Answer with a single number stating how many lines of the entries below include the string "left".
··· RECORDED DATA
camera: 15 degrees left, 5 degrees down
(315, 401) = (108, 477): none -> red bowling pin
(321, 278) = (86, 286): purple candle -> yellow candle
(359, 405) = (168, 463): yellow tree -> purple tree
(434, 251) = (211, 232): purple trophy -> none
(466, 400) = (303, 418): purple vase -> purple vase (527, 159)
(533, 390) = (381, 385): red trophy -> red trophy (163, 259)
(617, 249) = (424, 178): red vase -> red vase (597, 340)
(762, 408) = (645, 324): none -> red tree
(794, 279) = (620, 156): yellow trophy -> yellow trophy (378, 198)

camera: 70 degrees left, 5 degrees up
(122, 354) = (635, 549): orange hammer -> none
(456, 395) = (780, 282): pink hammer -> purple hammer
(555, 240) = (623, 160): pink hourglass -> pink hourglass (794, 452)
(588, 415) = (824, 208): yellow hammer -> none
······
··· RECORDED DATA
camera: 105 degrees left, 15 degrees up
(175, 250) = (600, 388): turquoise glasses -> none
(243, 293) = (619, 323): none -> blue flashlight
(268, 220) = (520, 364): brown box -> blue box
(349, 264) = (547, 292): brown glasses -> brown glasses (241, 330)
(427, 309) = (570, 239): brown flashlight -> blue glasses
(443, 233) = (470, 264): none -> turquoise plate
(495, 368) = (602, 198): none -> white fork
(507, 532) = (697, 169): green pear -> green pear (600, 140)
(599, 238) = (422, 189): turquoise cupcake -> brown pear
······
··· RECORDED DATA
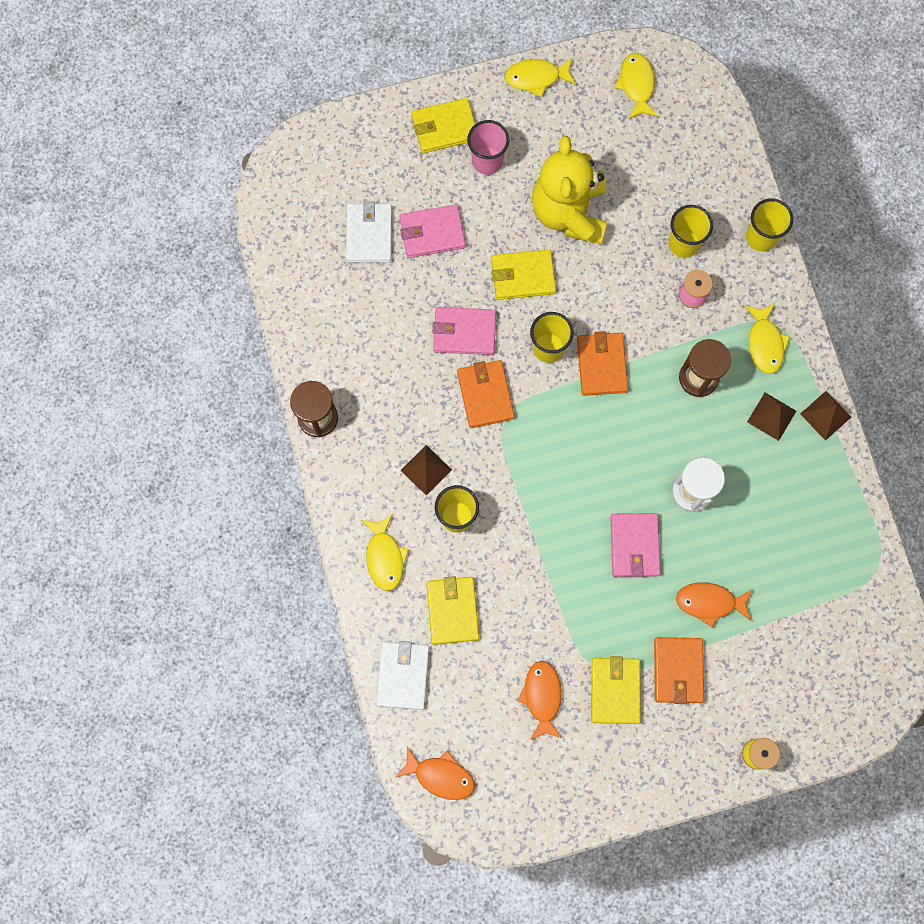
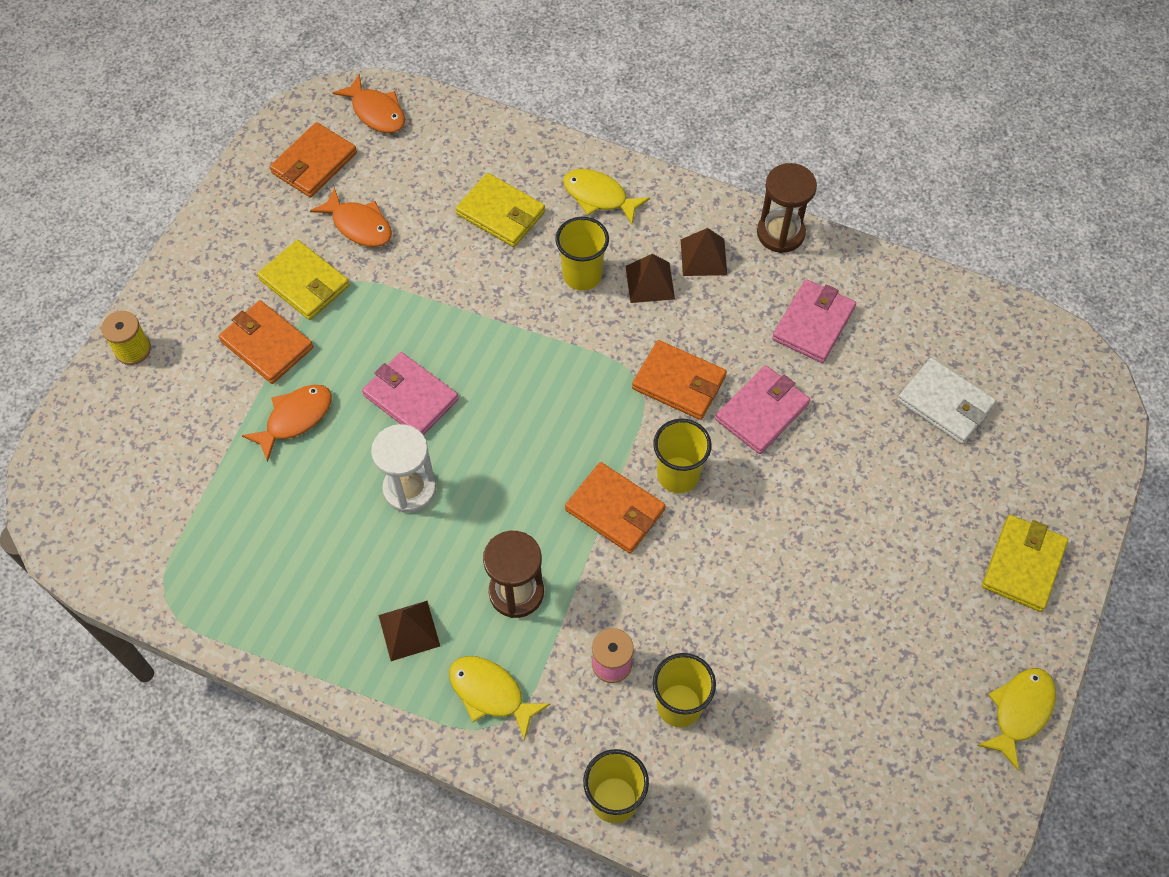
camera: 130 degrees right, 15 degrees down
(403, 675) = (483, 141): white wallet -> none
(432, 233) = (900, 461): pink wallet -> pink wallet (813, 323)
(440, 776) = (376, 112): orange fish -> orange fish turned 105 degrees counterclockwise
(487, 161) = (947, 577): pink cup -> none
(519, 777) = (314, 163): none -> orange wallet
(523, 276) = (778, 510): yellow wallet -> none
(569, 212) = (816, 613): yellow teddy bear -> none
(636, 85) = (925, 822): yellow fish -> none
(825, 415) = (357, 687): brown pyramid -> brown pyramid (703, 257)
······
_SOLUTION:_
3